**Problem:**
Without the pictures, restate all of the data below word for word.

**Data shown:**
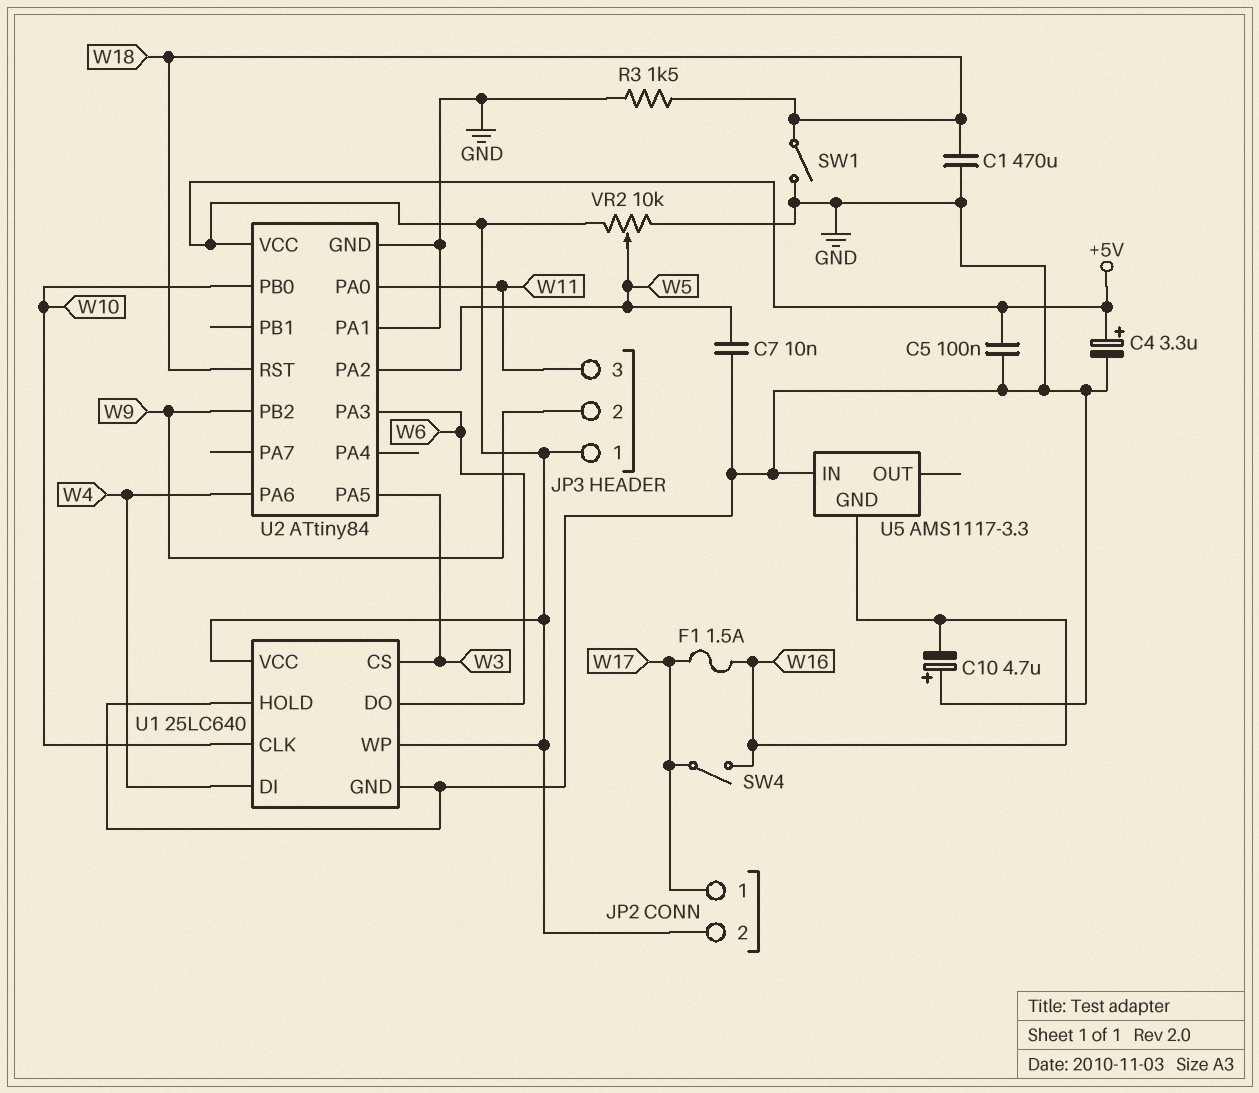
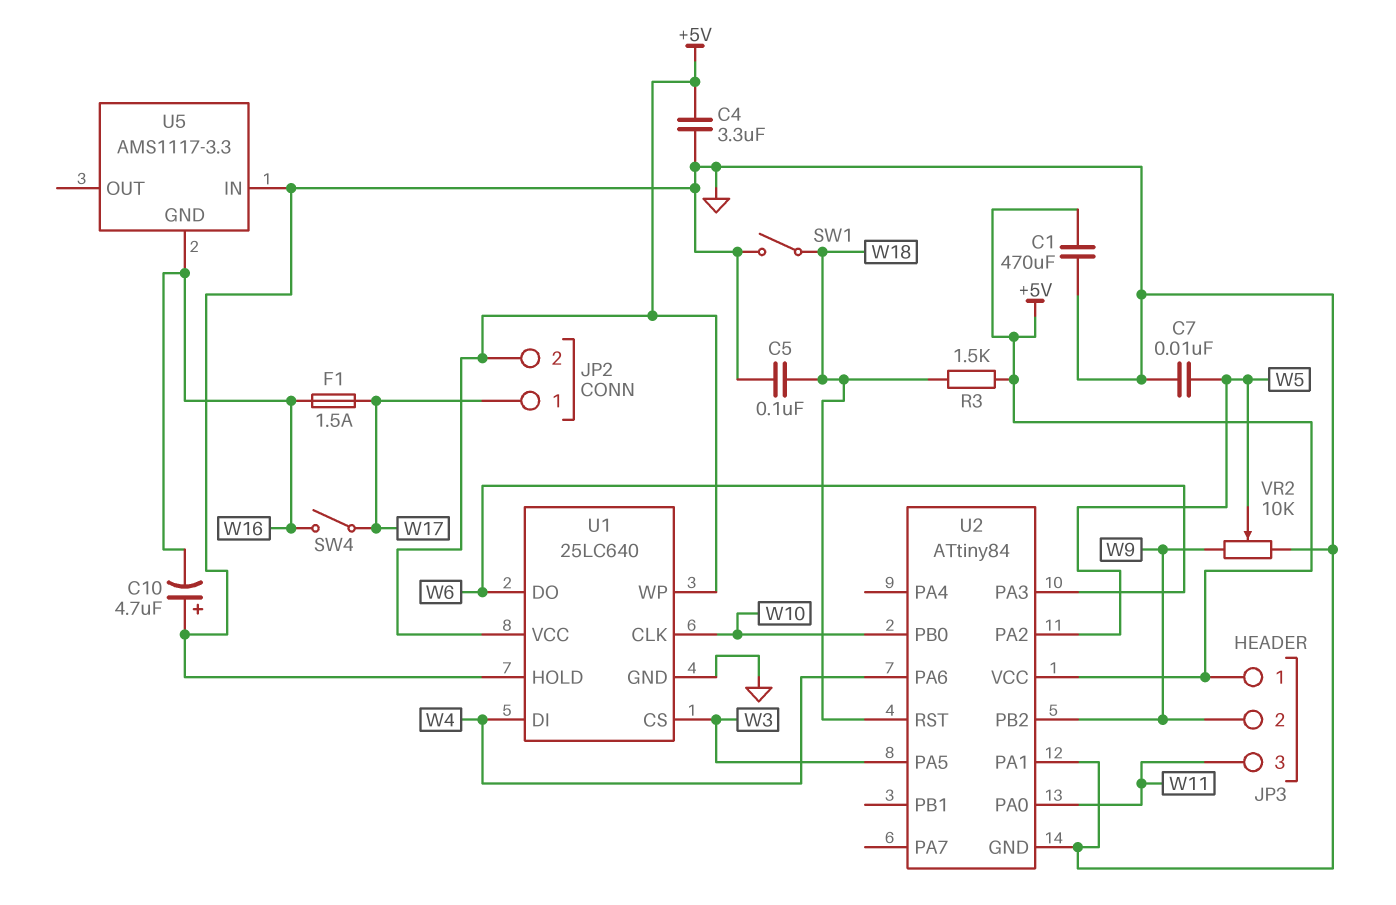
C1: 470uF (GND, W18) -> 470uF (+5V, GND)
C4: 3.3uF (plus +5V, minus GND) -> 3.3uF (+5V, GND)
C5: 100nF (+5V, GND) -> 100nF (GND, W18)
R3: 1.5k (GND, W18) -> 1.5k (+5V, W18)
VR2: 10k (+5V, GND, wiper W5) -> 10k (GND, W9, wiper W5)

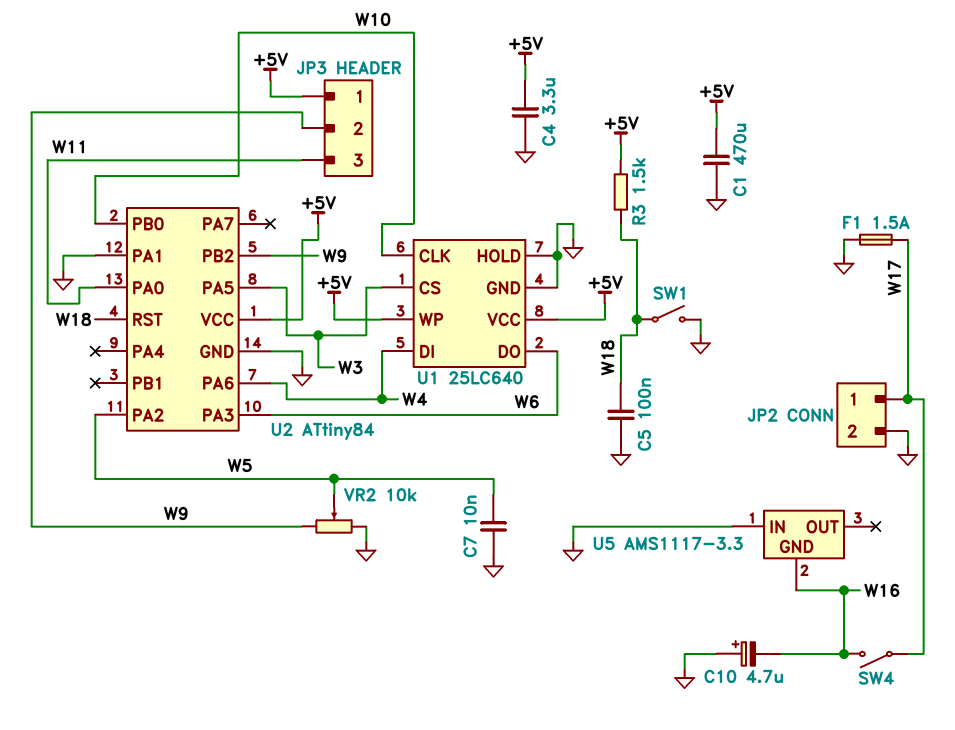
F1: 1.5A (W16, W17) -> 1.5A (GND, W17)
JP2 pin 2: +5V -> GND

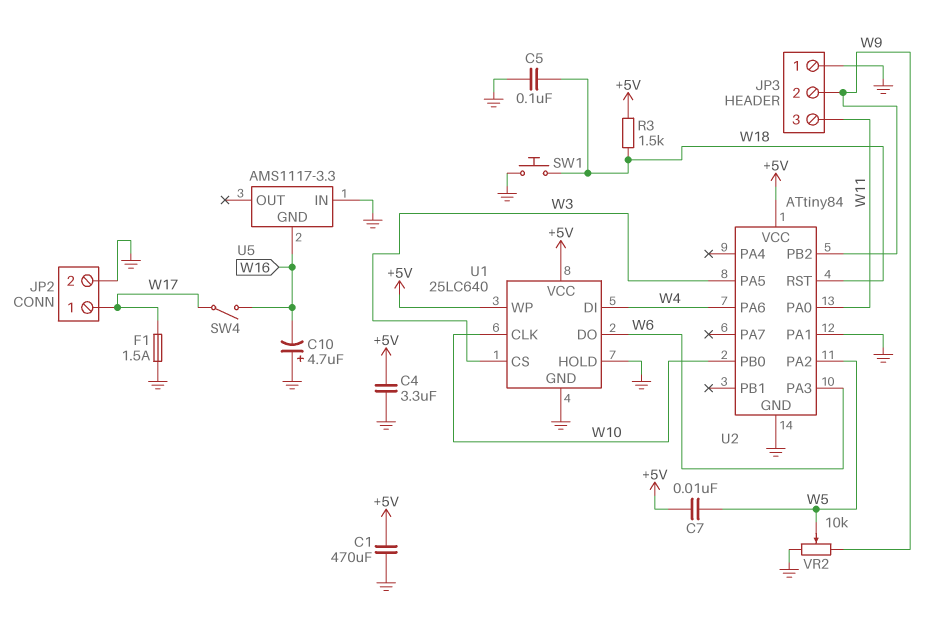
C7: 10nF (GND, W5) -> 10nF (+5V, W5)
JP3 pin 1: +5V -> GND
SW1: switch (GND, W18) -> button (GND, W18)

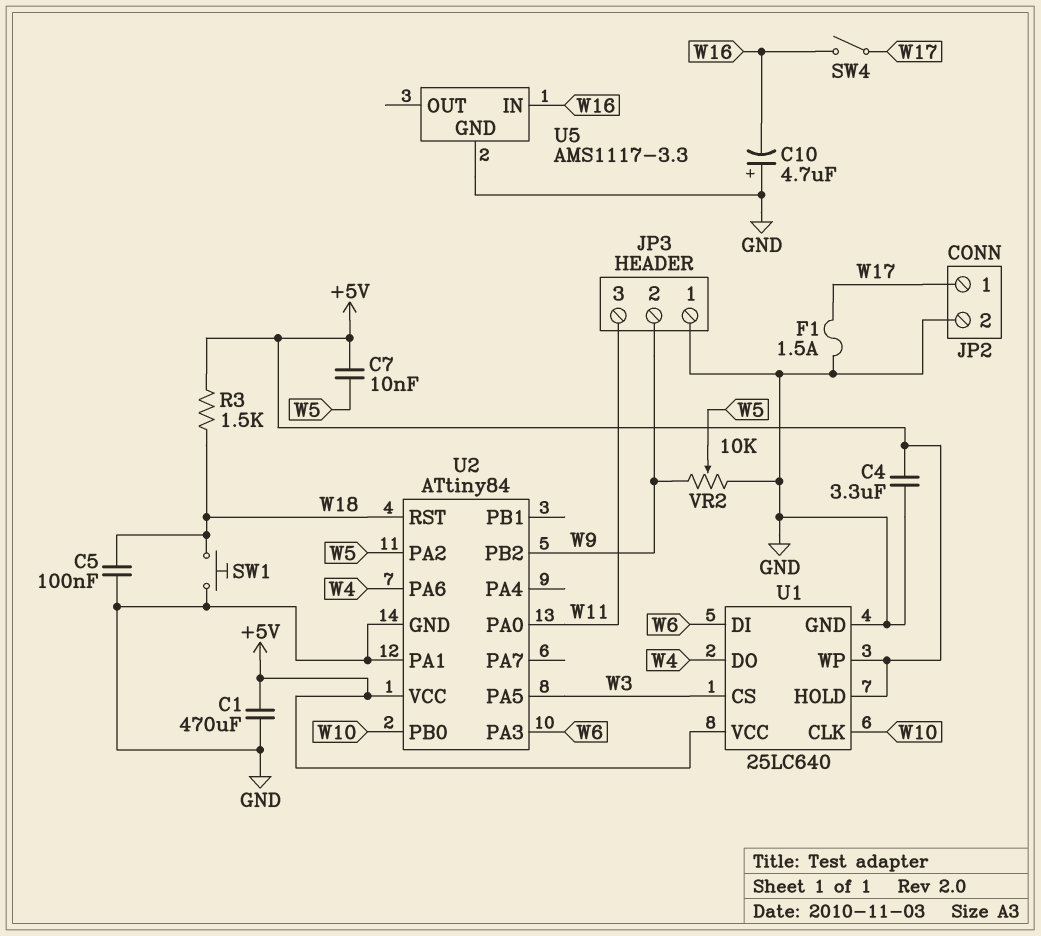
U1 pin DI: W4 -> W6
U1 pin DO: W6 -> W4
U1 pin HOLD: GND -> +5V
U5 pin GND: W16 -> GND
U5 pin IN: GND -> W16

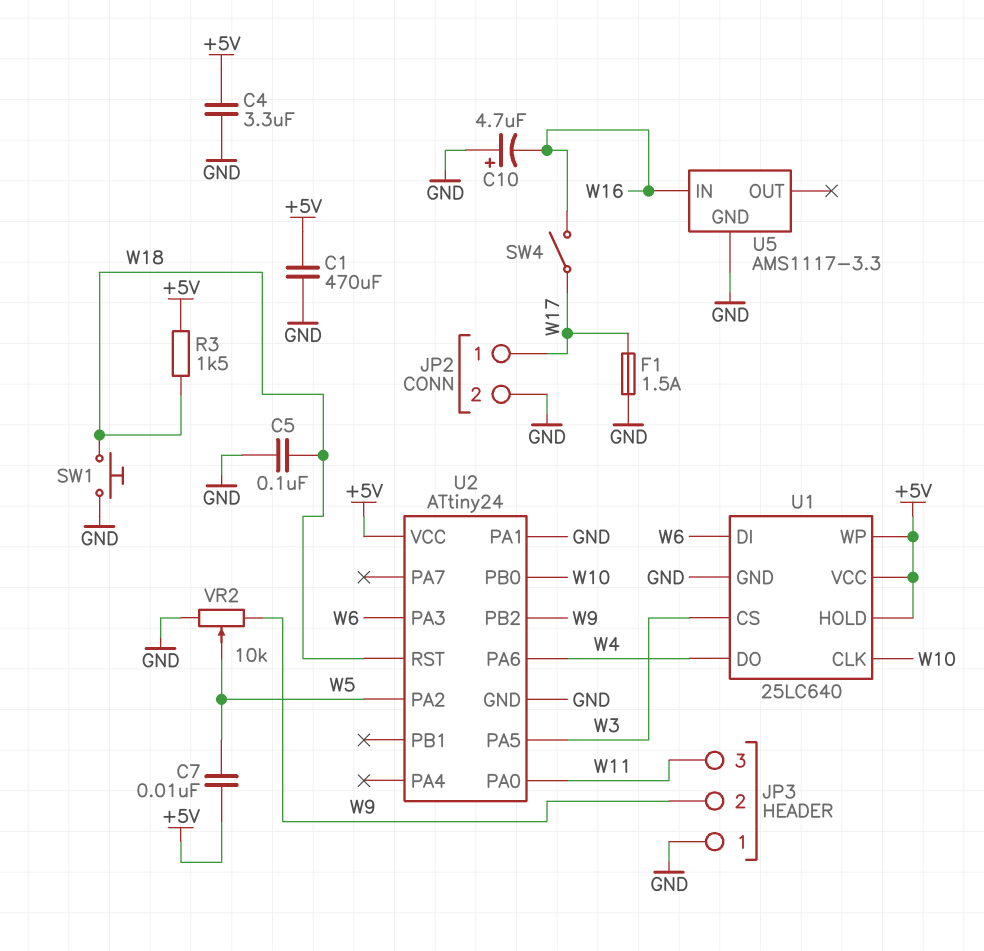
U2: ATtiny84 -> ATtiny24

**Reply:**
C1: 470uF (GND, W18) -> 470uF (+5V, GND)
C4: 3.3uF (plus +5V, minus GND) -> 3.3uF (+5V, GND)
C5: 100nF (+5V, GND) -> 100nF (GND, W18)
R3: 1.5k (GND, W18) -> 1.5k (+5V, W18)
VR2: 10k (+5V, GND, wiper W5) -> 10k (GND, W9, wiper W5)

F1: 1.5A (W16, W17) -> 1.5A (GND, W17)
JP2 pin 2: +5V -> GND

C7: 10nF (GND, W5) -> 10nF (+5V, W5)
JP3 pin 1: +5V -> GND
SW1: switch (GND, W18) -> button (GND, W18)

U1 pin DI: W4 -> W6
U1 pin DO: W6 -> W4
U1 pin HOLD: GND -> +5V
U5 pin GND: W16 -> GND
U5 pin IN: GND -> W16

U2: ATtiny84 -> ATtiny24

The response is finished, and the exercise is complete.